═════ DATA SHOWN
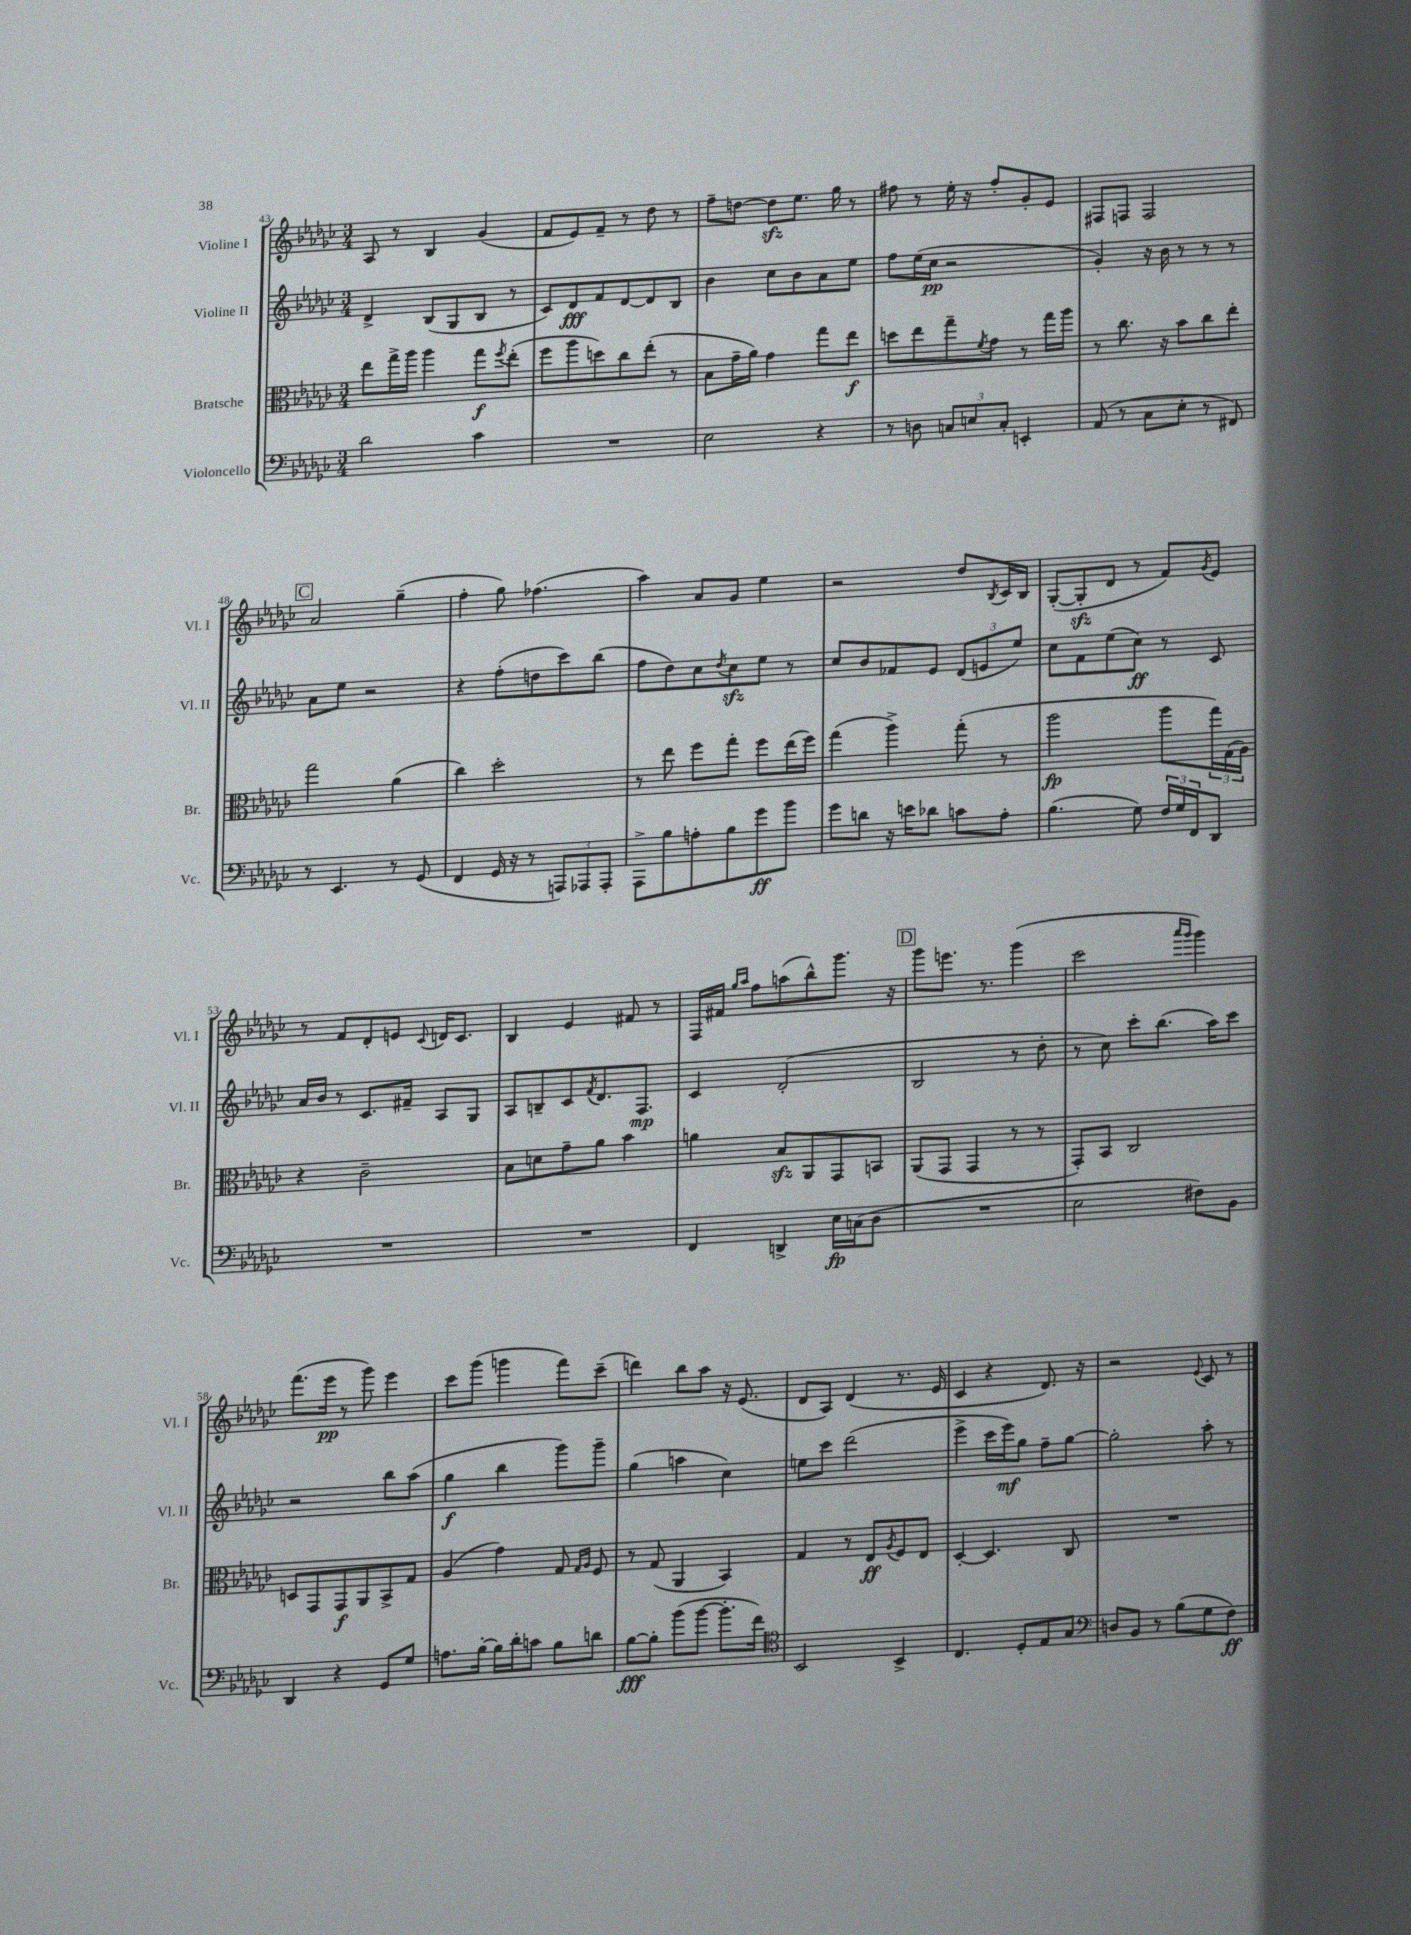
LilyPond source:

<<
\new StaffGroup <<
\new Staff = "s0" \with { instrumentName = "Violine I" shortInstrumentName = "Vl. I" } {
    \clef treble \key ges \major \numericTimeSignature \time 3/4
    aes8 r8 bes4 ges'4( |
    f'8 ees'8) f'8-- r8 des''8 r8 |
    f''8-- d''8~ d''8\sfz ees''8. ges''16 r8 |
    fis''8 r8 ees''16-. r16 fis''8-. ges'8-. ees'8 |
    fis8 f8 f2 |
    \mark \markup { \box "C" } aes'2 ges''4--( |
    f''4-. ges''8) fes''4.( |
    aes''4) aes'8 ges'8 ees''4 |
    r2 des''8 \acciaccatura { bes8 } ces'16 bes16 |
    ges8~-.( ges8-.\sfz des'8 r8 f'8) \acciaccatura { ges'8 } ees'8 |
    r8 f'8 des'8-. e'8 \appoggiatura { ces'8 } d'16 ces'8. |
    bes4 ees'4 fis'8 r8 |
    f16 fis'16 \grace { ges''16 aes''16 } f''8 a''8( bes''8-^) ges'''8. r16 |
    \mark \markup { \box "D" } ges'''8 e'''8. r8. ges'''4( |
    ces'''2 \grace { aes'''16 ges'''16 } ges'''4) |
    f'''8.( ees'''16\pp r8 ges'''8) ees'''4 |
    ces'''8 ges'''8( g'''4 f'''8) ces'''8--( |
    d'''4) bes''8 aes''8 r16 ees'8.( |
    des'8 aes8) des'4( r8. ees'16 |
    ces'4 r4 des'8.) r16 |
    r2 \appoggiatura { ees'8 } ces'8 r8 \bar "|." |
}
\new Staff = "s1" \with { instrumentName = "Violine II" shortInstrumentName = "Vl. II" } {
    \clef treble \key ges \major \numericTimeSignature \time 3/4
    des'4-> bes8( ges8 bes8 r8 |
    ces'8) des'8\fff f'8 des'8~ des'8 bes8 |
    bes'4 ces''8 bes'8 aes'8 ees''8 |
    f''8 ees''16( ces''16\pp r2 |
    ges'4-.) r16 bes'16 r8 r8 r8 |
    \mark \markup { \box "C" } aes'8 ees''8 r2 |
    r4 f''8-.( d''8 ces'''8) bes''8( |
    f''8 des''8) ces''8 \acciaccatura { des''8 } ces''8\sfz ees''8 r8 |
    ces''8 bes'8 fes'8 ees'8 \tuplet 3/2 { des'8( e'8 ees''8) } |
    ces''8 f'8 ees''8( ces''8\ff) r8 ces'8 |
    aes'16 bes'16 r8 ces'8. fis'16-- aes8 ges8 |
    aes8 b8-- ces'8 \acciaccatura { f'8 } des'8. f8.\mp |
    ces'4 des'2-.( |
    \mark \markup { \box "D" } bes2 r8 des''8-. |
    r8 ces''8) ces'''8-. bes''8.( aes''16) ces'''8 |
    r2 bes''8 aes''8( |
    ges''4\f bes''4 ges'''8) ges'''8-- |
    ges''4( a''4 ces''4) |
    e''8 ces'''8 des'''2( |
    ees'''4-> ces'''16 ees'''16\mf) ges''8 f''8-- ges''8~ |
    ges''2-. aes''8-. r8 \bar "|." |
}
\new Staff = "s2" \with { instrumentName = "Bratsche" shortInstrumentName = "Br." } {
    \clef alto \key ges \major \numericTimeSignature \time 3/4
    ees''8 ges''16-> aes''16 aes''4 ges''8\f \acciaccatura { f''8 } ees''8-.( |
    f''8 aes''8 d''8) ces''8 ees''8-.( r8 |
    bes8 ges'16-- aes'16) ges'4 ges''8 ees''8\f |
    d''8 ees''8 ges''8-- \acciaccatura { f'8 } ges'8 r8 ges''16 aes''16 |
    r8 ces''8. r16 bes'8 ces''8 ees''8-. |
    \mark \markup { \box "C" } ges''2 aes'4( |
    ces''4) des''2-. |
    r8 ees''8 f''8 ges''8-. f''8 ees''16( f''16) |
    ges''4( aes''4->) ges''8-.( r8 |
    aes''2\fp aes''8 \tuplet 3/2 { ges''16) ges16( aes16) } |
    r4 ces'2-- |
    bes8 d'8 ges'8-- aes'8 bes'4 |
    a'4 bes8\sfz aes,8 ges,8 b,8 |
    \mark \markup { \box "D" } aes,8( ges,8 ges,4 r8 r8 |
    ges,8-.) bes,8 ces2 |
    d8 ges,8 ges,8\f aes,8 bes,8-> ges8 |
    aes4( ges'4) ges8 \grace { ges16 aes16 } f8 |
    r8 ges8( aes,4 bes,4) |
    ges4 r8 ees8\ff \acciaccatura { aes8 } f8 ees8 |
    des4~-. des4. ces8 |
    R2. \bar "|." |
}
\new Staff = "s3" \with { instrumentName = "Violoncello" shortInstrumentName = "Vc." } {
    \clef bass \key ges \major \numericTimeSignature \time 3/4
    des'2 ces'4 |
    R2. |
    ees2 r4 |
    r8 d8 \tuplet 3/2 { c8 e8 c8-. } e,4-. |
    aes,8( r8 ces8 ees8-. r8 fis,8) |
    \mark \markup { \box "C" } r8 ees,4. r8 ges,8( |
    f,4 ges,16 r16 r8 \tuplet 3/2 { a,,8) aes,,8 aes,,8-. } |
    aes,,8-> bes8 a8-. bes8 ges'8\ff bes'8 |
    ges'8 d'8 r16 e'16 des'8 c'8 aes8-. |
    bes4.( ges8) \tuplet 3/2 { f16 ges16 f,16 } des,8 |
    R2. |
    R2. |
    f,4 d,4-> ees16\fp c16( des8 |
    \mark \markup { \box "D" } R2. |
    ees2 fis8) bes,8 |
    des,4 r4 ges,8 ges8 |
    a8. bes16~-. bes16 des'16-. c'8 bes8 d'8 |
    bes8~\fff bes8-. bes'8( bes'8~ bes'8.-. f'16) |
    \clef tenor bes,2 bes,4-> |
    ces4. des8-. ees8 ges8 |
    \clef bass d8 bes,8 r8 bes8( ges8 f8\ff) \bar "|." |
}
>>
>>
\layout { \context { \Score currentBarNumber = #43 } }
══════════
-- YOUR TASK --
Pick out each line in the entries above that contains the string "appoggiatura", and copy those lines.

-- ANSWER FOR THIS EXERCISE --
    r8 f'8 des'8-. e'8 \appoggiatura { ces'8 } d'16 ces'8. |
    r2 \appoggiatura { ees'8 } ces'8 r8 \bar "|." |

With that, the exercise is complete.